[Record excerpts]:
┄┄┄┄┄┄┄┄┄┄

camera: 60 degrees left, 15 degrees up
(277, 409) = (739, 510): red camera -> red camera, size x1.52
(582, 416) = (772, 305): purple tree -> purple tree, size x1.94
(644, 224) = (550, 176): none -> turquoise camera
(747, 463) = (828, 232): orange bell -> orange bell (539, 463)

┄┄┄┄┄┄┄┄┄┄

[Exercise instructions]: Every record needs to be reproduced exactly, with none skipped.

[The completed task]:
camera: 60 degrees left, 15 degrees up
(277, 409) = (739, 510): red camera -> red camera, size x1.52
(582, 416) = (772, 305): purple tree -> purple tree, size x1.94
(644, 224) = (550, 176): none -> turquoise camera
(747, 463) = (828, 232): orange bell -> orange bell (539, 463)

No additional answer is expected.